Exercise goal: Please give back an exact reproduction of the lines from the one with "U10 pin OA: W3 -> W8" through the end of the entries below, and no others.

----

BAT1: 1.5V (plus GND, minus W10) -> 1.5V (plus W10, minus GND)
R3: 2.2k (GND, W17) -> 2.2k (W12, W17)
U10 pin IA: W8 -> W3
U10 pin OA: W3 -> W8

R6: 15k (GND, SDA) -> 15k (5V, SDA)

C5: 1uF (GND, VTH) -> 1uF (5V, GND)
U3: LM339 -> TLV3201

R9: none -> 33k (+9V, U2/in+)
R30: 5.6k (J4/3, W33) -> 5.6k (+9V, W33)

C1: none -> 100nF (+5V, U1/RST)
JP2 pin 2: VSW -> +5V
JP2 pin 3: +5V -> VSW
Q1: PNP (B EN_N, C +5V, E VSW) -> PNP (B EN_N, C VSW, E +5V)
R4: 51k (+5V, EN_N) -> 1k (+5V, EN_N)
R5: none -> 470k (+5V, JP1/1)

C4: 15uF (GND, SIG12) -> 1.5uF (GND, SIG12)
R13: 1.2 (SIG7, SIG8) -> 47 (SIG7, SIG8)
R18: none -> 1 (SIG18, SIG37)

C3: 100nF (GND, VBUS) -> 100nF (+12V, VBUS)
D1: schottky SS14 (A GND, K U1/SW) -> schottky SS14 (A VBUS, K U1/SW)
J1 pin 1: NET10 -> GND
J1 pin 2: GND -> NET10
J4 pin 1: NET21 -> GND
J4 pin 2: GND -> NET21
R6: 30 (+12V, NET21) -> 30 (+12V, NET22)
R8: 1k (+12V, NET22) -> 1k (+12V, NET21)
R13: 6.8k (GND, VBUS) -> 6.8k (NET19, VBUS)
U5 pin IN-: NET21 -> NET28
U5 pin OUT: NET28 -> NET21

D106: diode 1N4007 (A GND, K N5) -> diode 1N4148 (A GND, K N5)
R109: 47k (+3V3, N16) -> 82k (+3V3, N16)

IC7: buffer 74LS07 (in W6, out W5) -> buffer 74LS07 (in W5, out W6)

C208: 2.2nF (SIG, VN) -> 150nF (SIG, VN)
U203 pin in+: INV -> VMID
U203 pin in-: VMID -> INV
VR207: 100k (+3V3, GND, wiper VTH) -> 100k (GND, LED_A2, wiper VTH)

----

Response to this task:
U10 pin OA: W3 -> W8

R6: 15k (GND, SDA) -> 15k (5V, SDA)

C5: 1uF (GND, VTH) -> 1uF (5V, GND)
U3: LM339 -> TLV3201

R9: none -> 33k (+9V, U2/in+)
R30: 5.6k (J4/3, W33) -> 5.6k (+9V, W33)

C1: none -> 100nF (+5V, U1/RST)
JP2 pin 2: VSW -> +5V
JP2 pin 3: +5V -> VSW
Q1: PNP (B EN_N, C +5V, E VSW) -> PNP (B EN_N, C VSW, E +5V)
R4: 51k (+5V, EN_N) -> 1k (+5V, EN_N)
R5: none -> 470k (+5V, JP1/1)

C4: 15uF (GND, SIG12) -> 1.5uF (GND, SIG12)
R13: 1.2 (SIG7, SIG8) -> 47 (SIG7, SIG8)
R18: none -> 1 (SIG18, SIG37)

C3: 100nF (GND, VBUS) -> 100nF (+12V, VBUS)
D1: schottky SS14 (A GND, K U1/SW) -> schottky SS14 (A VBUS, K U1/SW)
J1 pin 1: NET10 -> GND
J1 pin 2: GND -> NET10
J4 pin 1: NET21 -> GND
J4 pin 2: GND -> NET21
R6: 30 (+12V, NET21) -> 30 (+12V, NET22)
R8: 1k (+12V, NET22) -> 1k (+12V, NET21)
R13: 6.8k (GND, VBUS) -> 6.8k (NET19, VBUS)
U5 pin IN-: NET21 -> NET28
U5 pin OUT: NET28 -> NET21

D106: diode 1N4007 (A GND, K N5) -> diode 1N4148 (A GND, K N5)
R109: 47k (+3V3, N16) -> 82k (+3V3, N16)

IC7: buffer 74LS07 (in W6, out W5) -> buffer 74LS07 (in W5, out W6)

C208: 2.2nF (SIG, VN) -> 150nF (SIG, VN)
U203 pin in+: INV -> VMID
U203 pin in-: VMID -> INV
VR207: 100k (+3V3, GND, wiper VTH) -> 100k (GND, LED_A2, wiper VTH)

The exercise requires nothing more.